» **Dataset entries**
---*---
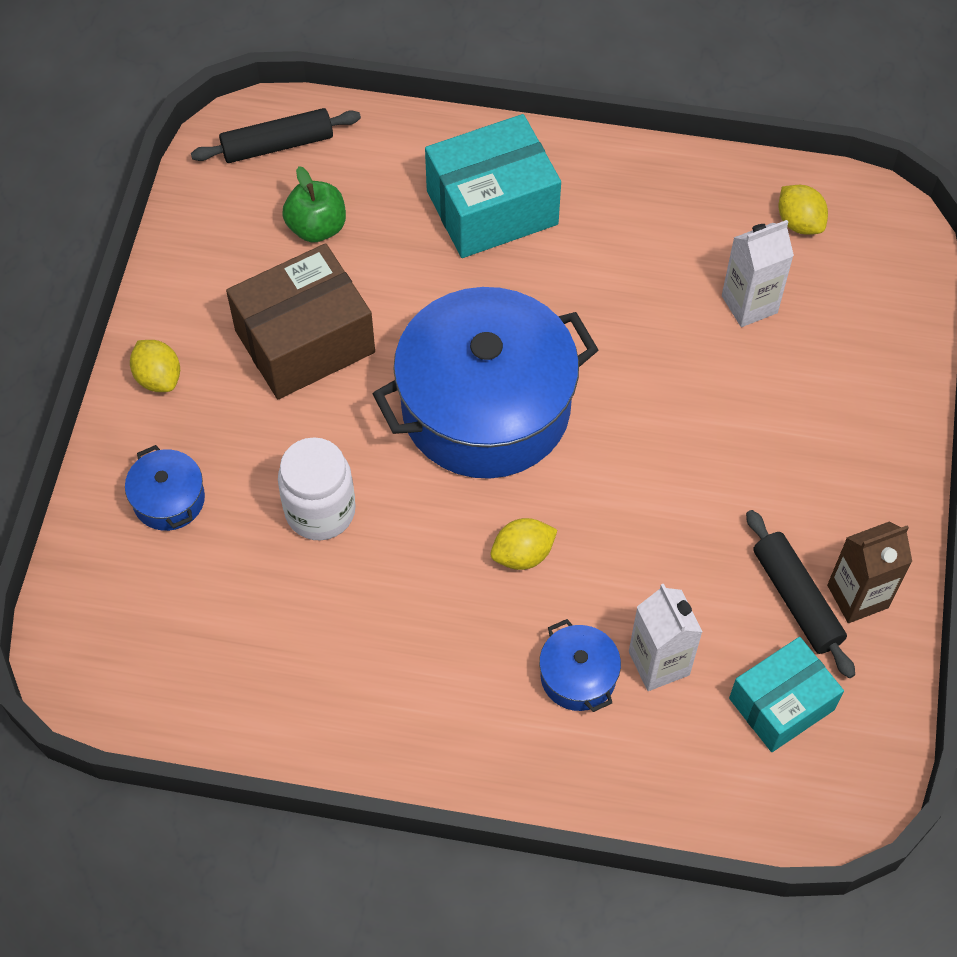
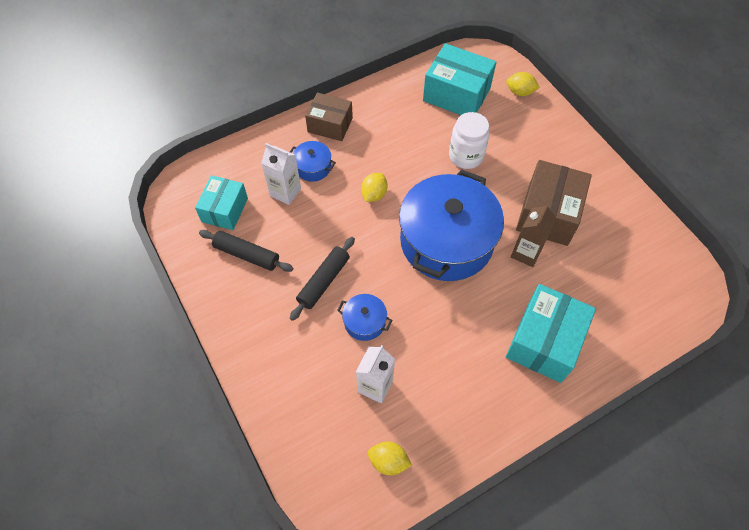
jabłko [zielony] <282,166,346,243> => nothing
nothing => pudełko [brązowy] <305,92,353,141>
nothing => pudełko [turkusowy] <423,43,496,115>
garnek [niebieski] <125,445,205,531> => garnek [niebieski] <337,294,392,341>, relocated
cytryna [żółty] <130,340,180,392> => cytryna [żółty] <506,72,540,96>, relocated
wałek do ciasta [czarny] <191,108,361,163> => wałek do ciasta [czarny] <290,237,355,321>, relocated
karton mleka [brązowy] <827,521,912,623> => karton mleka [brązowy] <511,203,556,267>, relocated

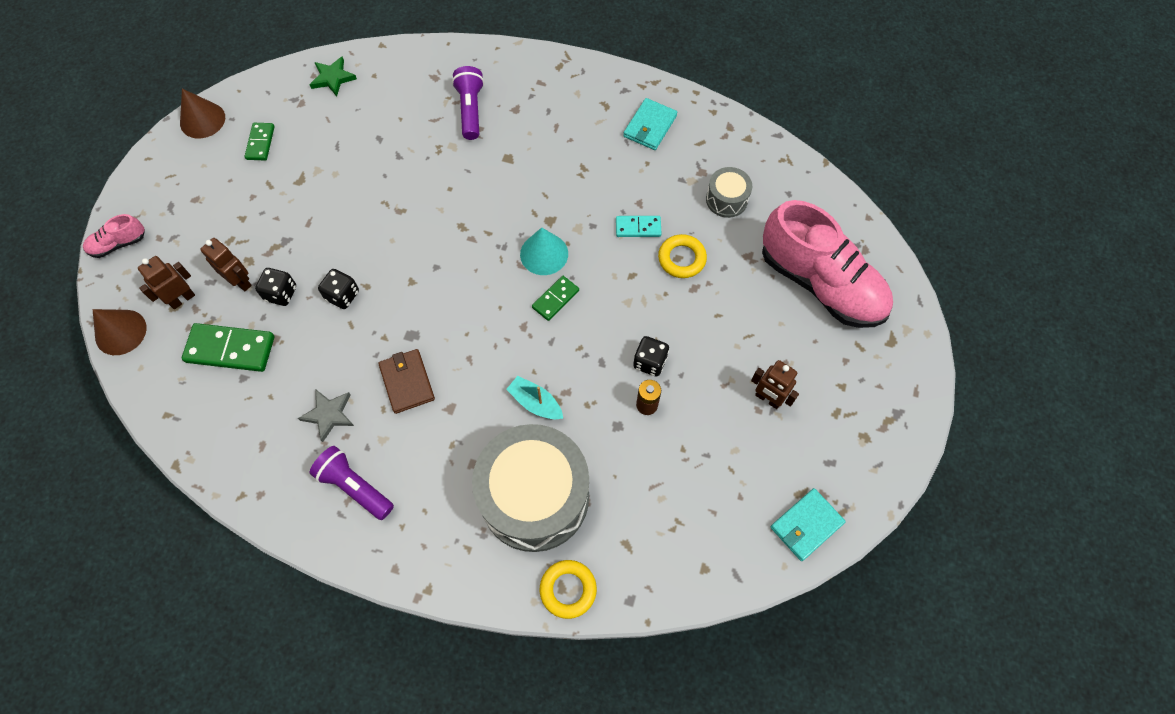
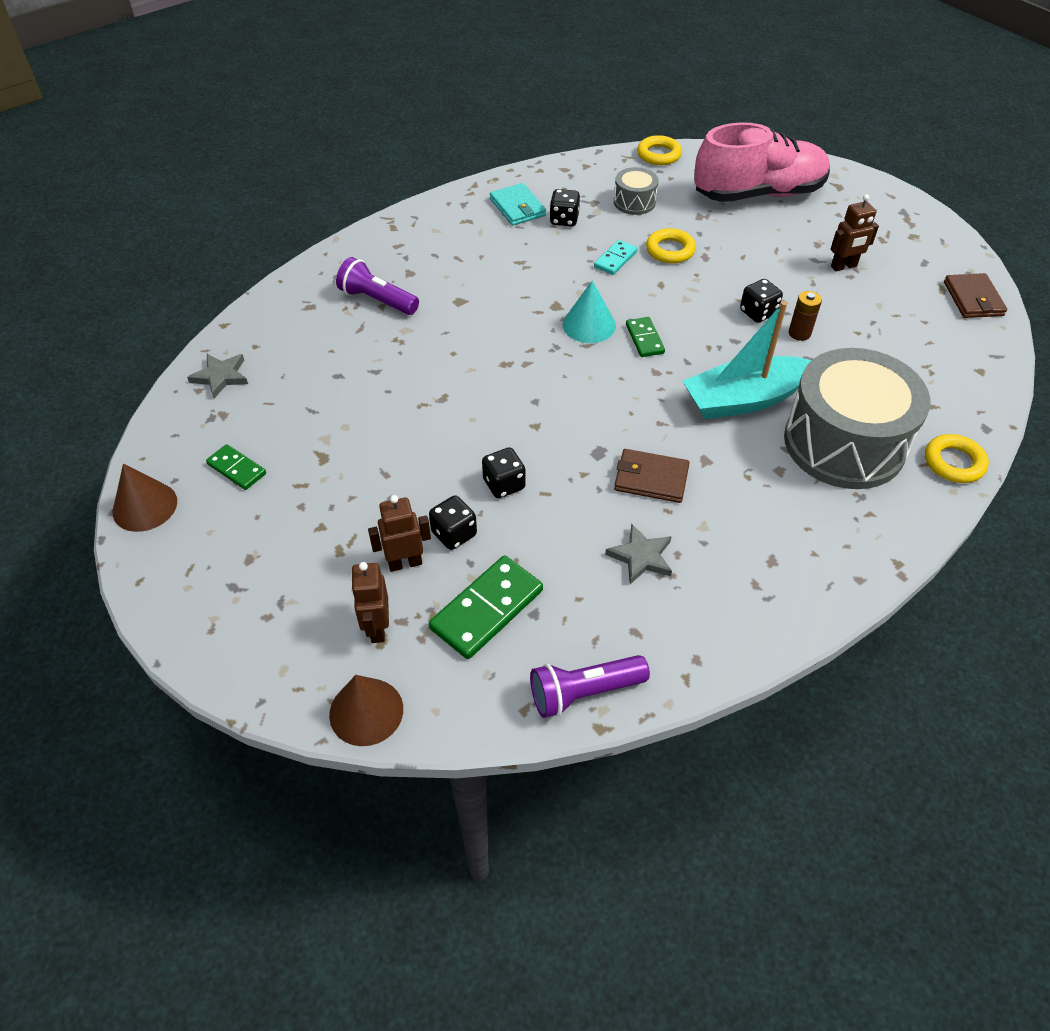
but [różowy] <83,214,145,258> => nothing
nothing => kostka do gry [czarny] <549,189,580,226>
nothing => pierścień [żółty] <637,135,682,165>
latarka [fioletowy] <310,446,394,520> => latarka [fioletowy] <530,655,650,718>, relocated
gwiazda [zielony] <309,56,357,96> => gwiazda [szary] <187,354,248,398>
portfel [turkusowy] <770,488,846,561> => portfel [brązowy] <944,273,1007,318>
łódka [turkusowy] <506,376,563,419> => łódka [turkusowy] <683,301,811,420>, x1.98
---*---
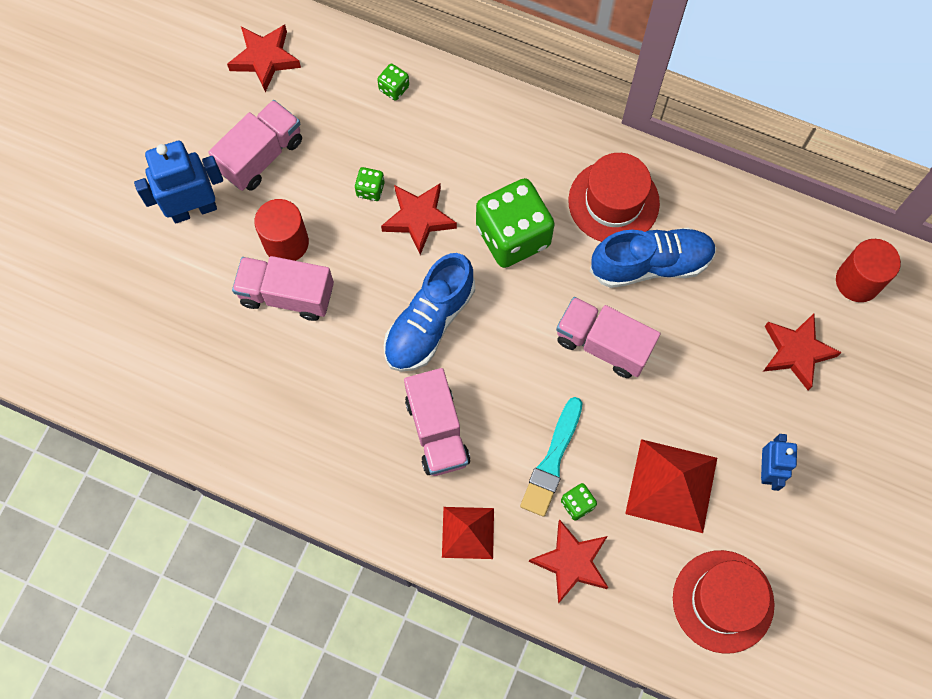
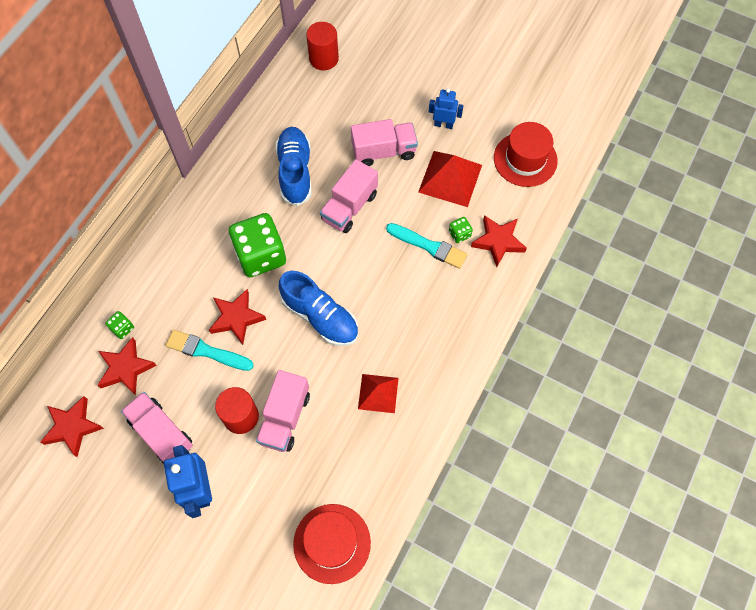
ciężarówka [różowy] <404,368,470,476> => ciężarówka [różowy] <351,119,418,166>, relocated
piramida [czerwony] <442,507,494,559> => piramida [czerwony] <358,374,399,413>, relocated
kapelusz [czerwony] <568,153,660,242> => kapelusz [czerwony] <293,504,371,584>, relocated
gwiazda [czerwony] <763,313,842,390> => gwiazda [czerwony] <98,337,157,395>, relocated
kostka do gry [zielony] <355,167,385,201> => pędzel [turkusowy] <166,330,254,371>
---*---
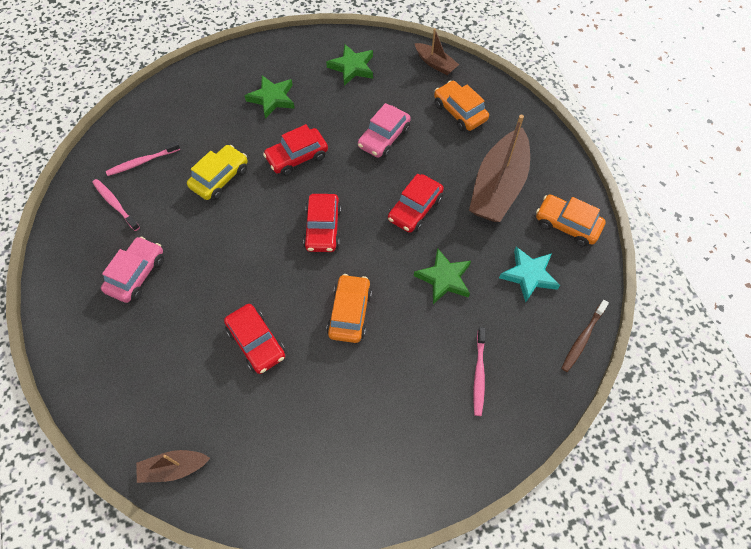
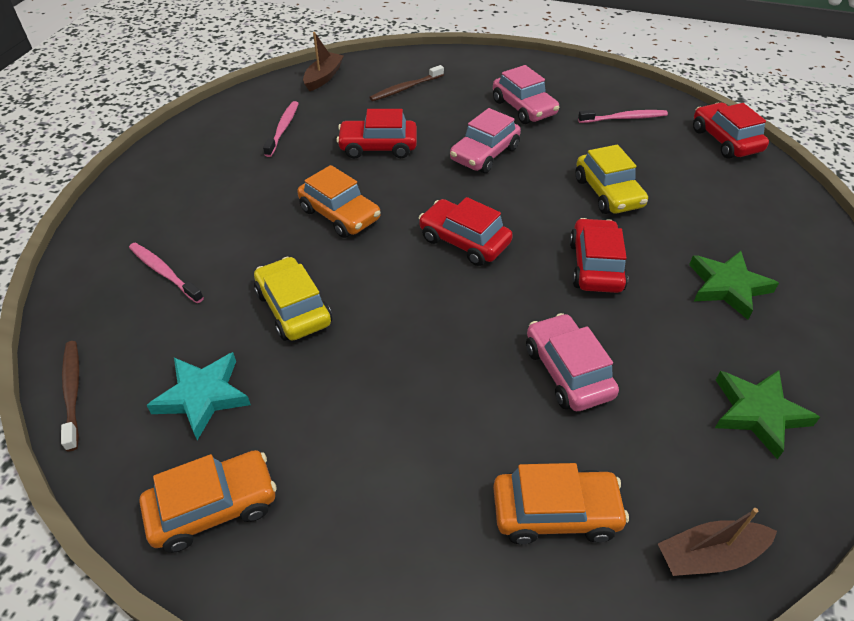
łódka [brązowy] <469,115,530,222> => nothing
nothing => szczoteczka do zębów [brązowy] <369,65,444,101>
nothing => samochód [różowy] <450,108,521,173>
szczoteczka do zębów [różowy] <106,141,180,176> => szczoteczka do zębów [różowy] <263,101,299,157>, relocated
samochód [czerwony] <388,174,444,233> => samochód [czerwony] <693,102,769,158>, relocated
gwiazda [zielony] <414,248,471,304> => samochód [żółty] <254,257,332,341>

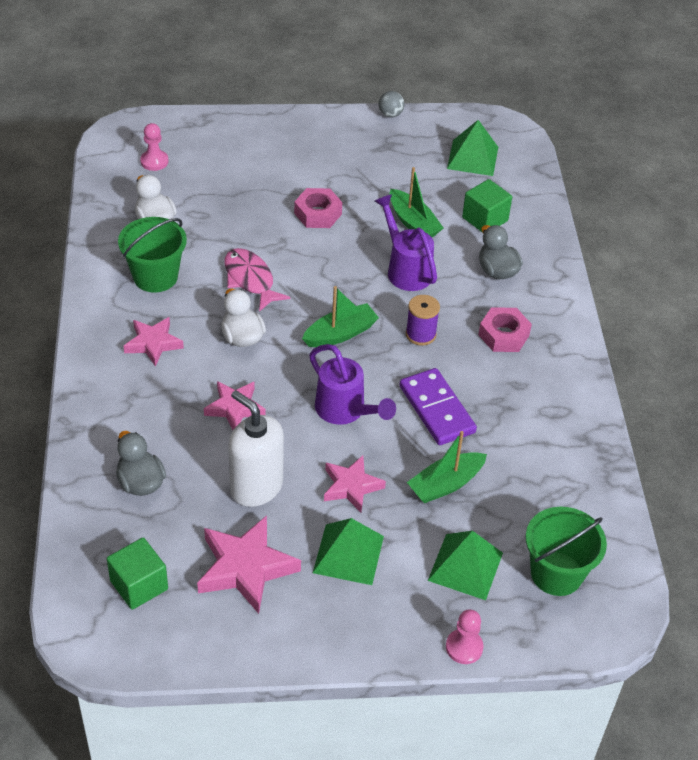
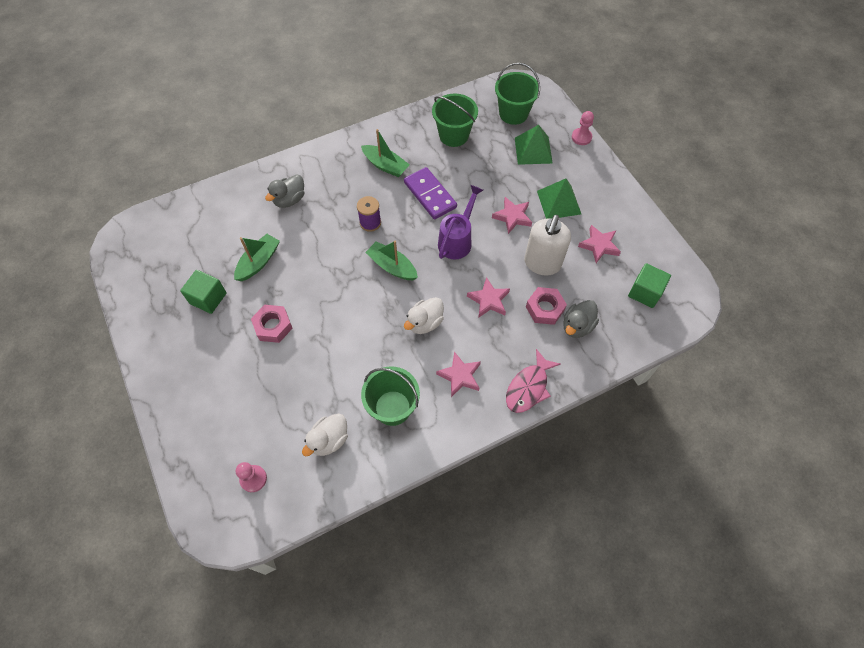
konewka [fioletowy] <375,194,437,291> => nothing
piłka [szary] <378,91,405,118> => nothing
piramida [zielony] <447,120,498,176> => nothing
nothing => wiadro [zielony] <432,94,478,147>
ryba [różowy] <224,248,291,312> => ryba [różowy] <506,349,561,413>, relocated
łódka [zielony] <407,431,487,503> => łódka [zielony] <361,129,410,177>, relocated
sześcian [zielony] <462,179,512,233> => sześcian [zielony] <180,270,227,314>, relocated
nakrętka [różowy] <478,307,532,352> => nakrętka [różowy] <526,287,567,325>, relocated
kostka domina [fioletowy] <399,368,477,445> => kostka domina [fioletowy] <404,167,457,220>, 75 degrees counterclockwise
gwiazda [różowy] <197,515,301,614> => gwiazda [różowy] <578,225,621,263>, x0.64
---*---
» **Exercise aim**
Please make an exact copy of the lines above from the line with "jabłko [zielony] <282,166,346,243> => nothing" through the line with "wałek do ciasta [czarny] <191,108,361,163>", both ends included.

» **Written response**
jabłko [zielony] <282,166,346,243> => nothing
nothing => pudełko [brązowy] <305,92,353,141>
nothing => pudełko [turkusowy] <423,43,496,115>
garnek [niebieski] <125,445,205,531> => garnek [niebieski] <337,294,392,341>, relocated
cytryna [żółty] <130,340,180,392> => cytryna [żółty] <506,72,540,96>, relocated
wałek do ciasta [czarny] <191,108,361,163> => wałek do ciasta [czarny] <290,237,355,321>, relocated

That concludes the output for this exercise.